- [DESCRIPTION OF THE TASK]: Restate every record word for word, without the pictures.

BEGIN RECORDS TO USE

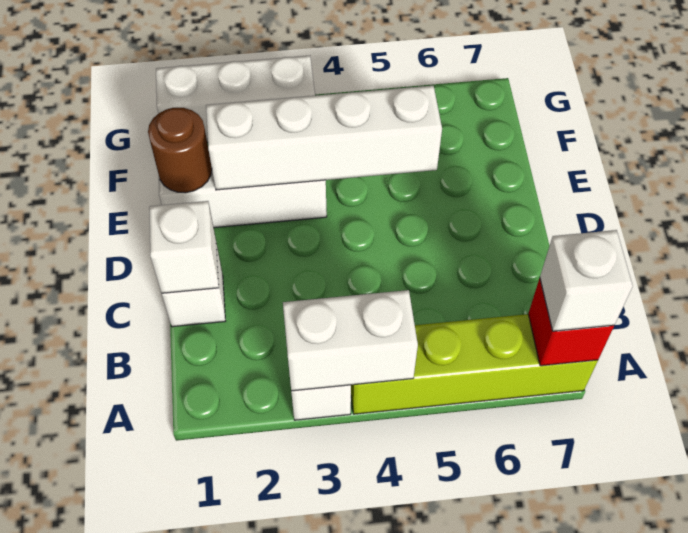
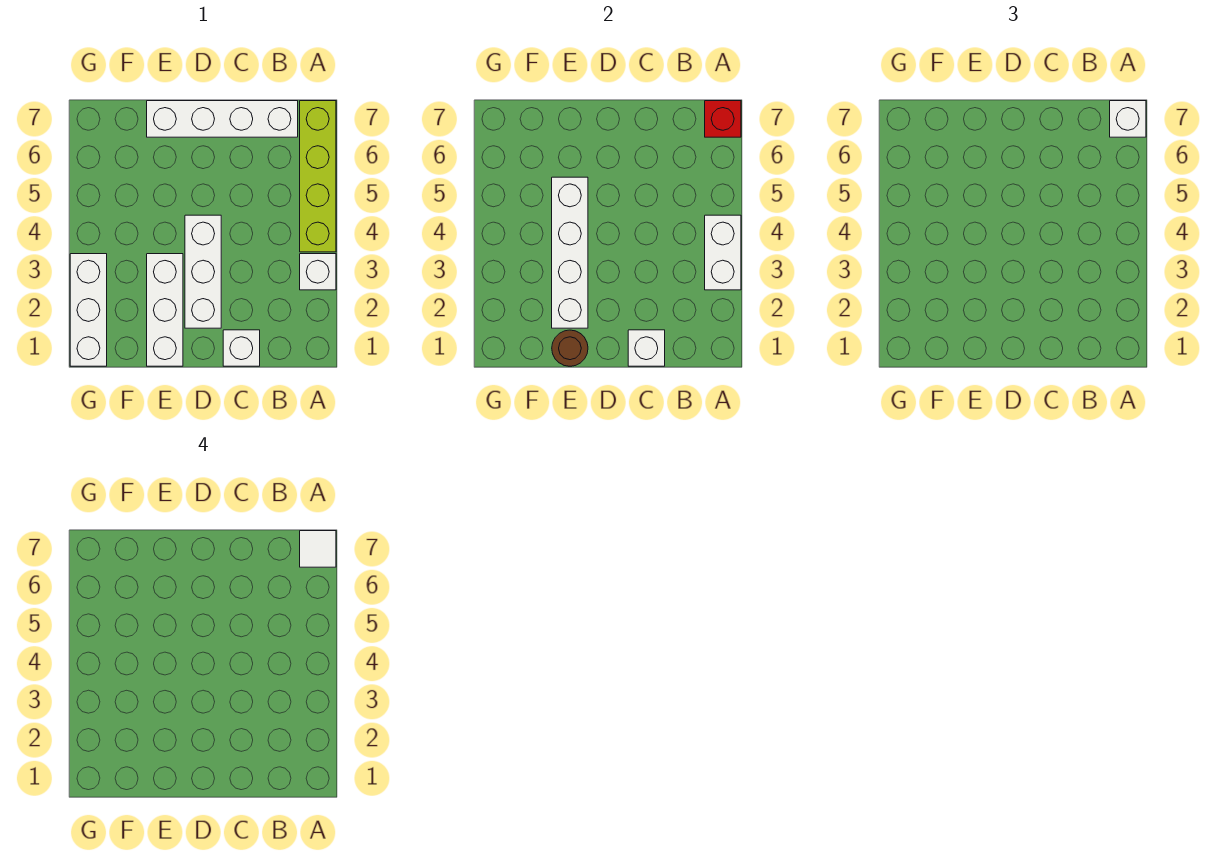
none -> white tile A7 level 4
none -> white brick B7:E7 level 1
none -> white brick D2:D4 level 1

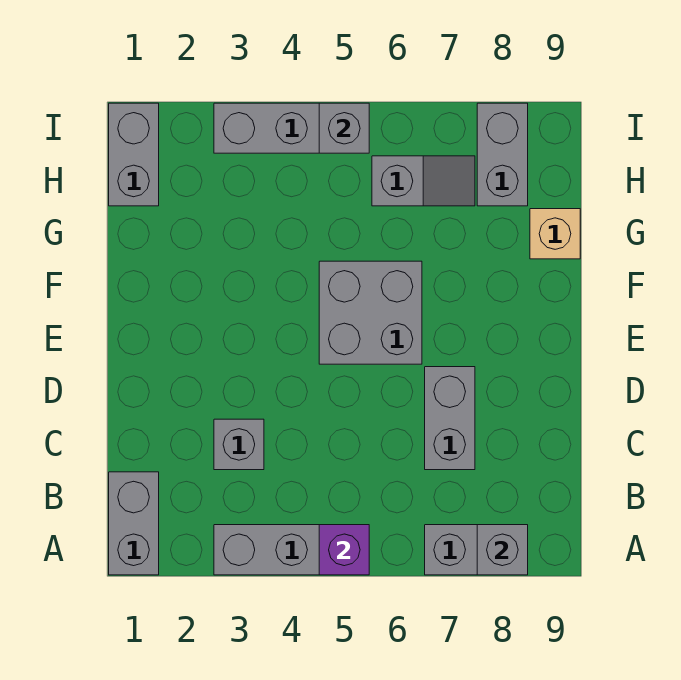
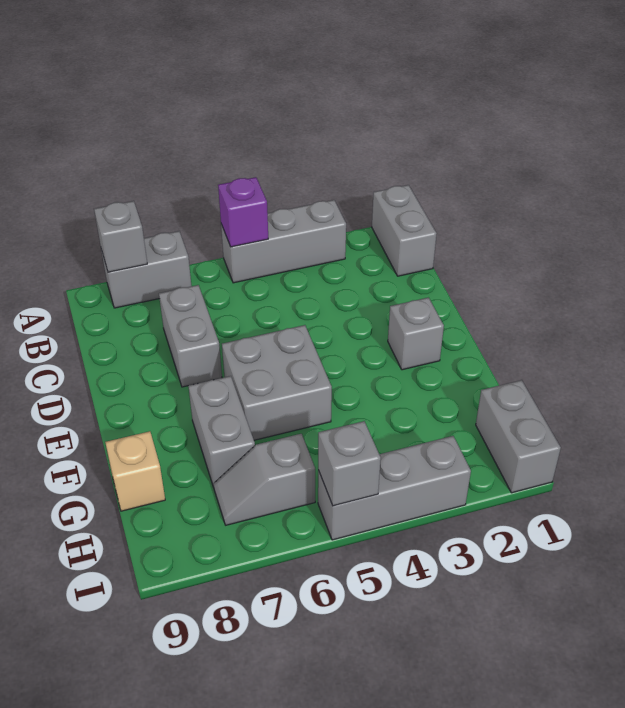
grey brick C3 level 1 -> grey brick E2 level 1
grey brick H8:I8 level 1 -> grey brick F7:G7 level 1

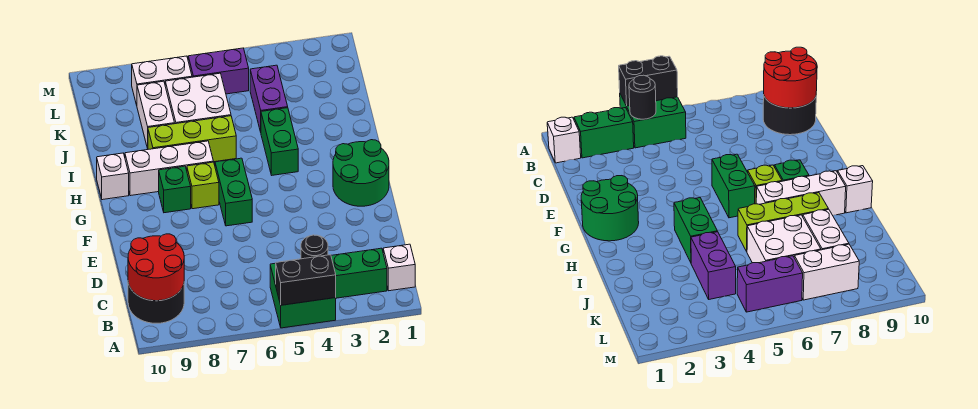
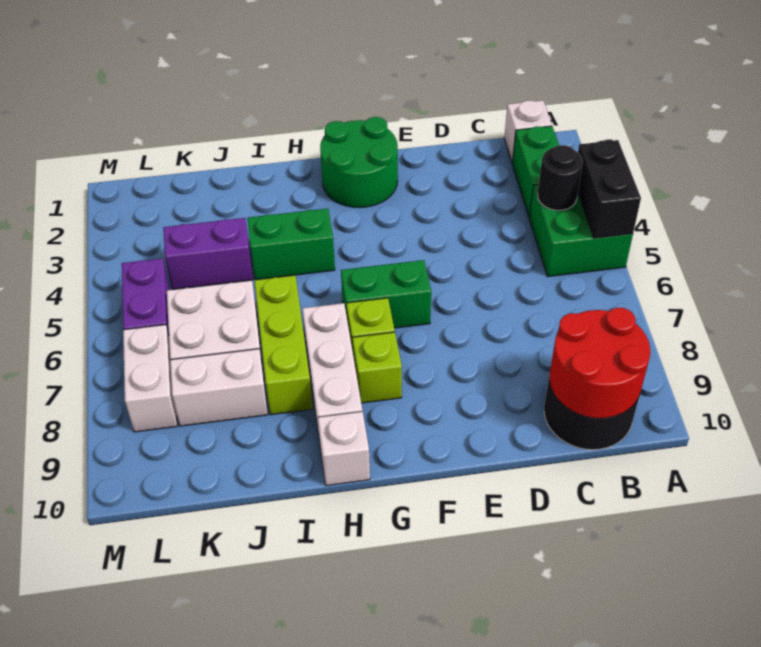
green brick G8 level 1 -> lime brick G8 level 1

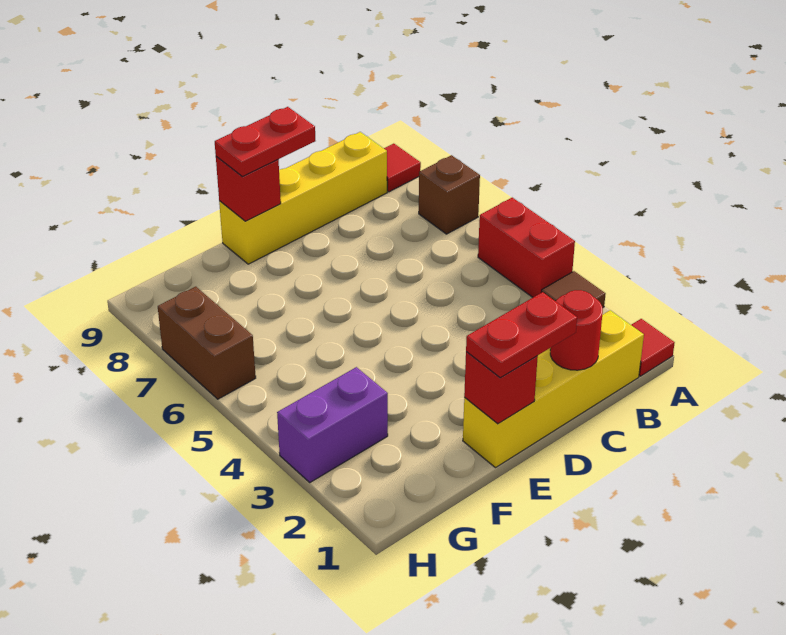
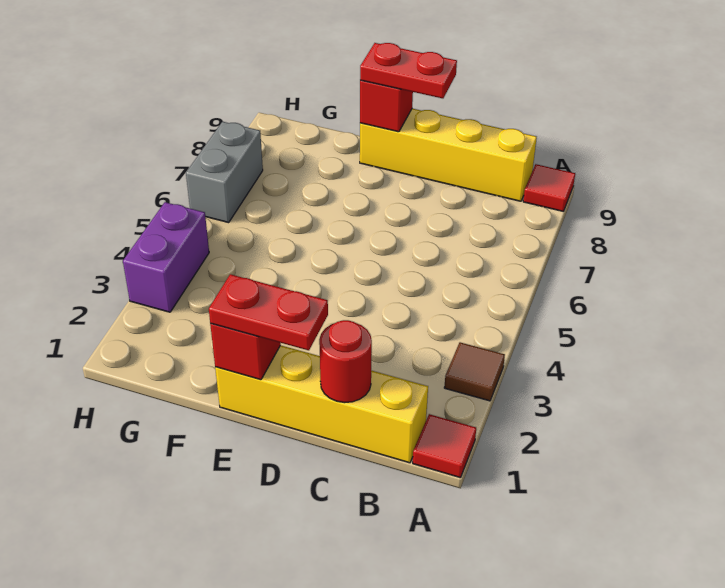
red brick A4:A5 level 1 -> none
brown brick A7 level 1 -> none
purple brick G3:H3 level 1 -> purple brick H3:H4 level 1
brown brick H6:H7 level 1 -> grey brick H6:H7 level 1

END RECORDS TO USE

- [TASK SOLUTION]:
none -> white tile A7 level 4
none -> white brick B7:E7 level 1
none -> white brick D2:D4 level 1

grey brick C3 level 1 -> grey brick E2 level 1
grey brick H8:I8 level 1 -> grey brick F7:G7 level 1

green brick G8 level 1 -> lime brick G8 level 1

red brick A4:A5 level 1 -> none
brown brick A7 level 1 -> none
purple brick G3:H3 level 1 -> purple brick H3:H4 level 1
brown brick H6:H7 level 1 -> grey brick H6:H7 level 1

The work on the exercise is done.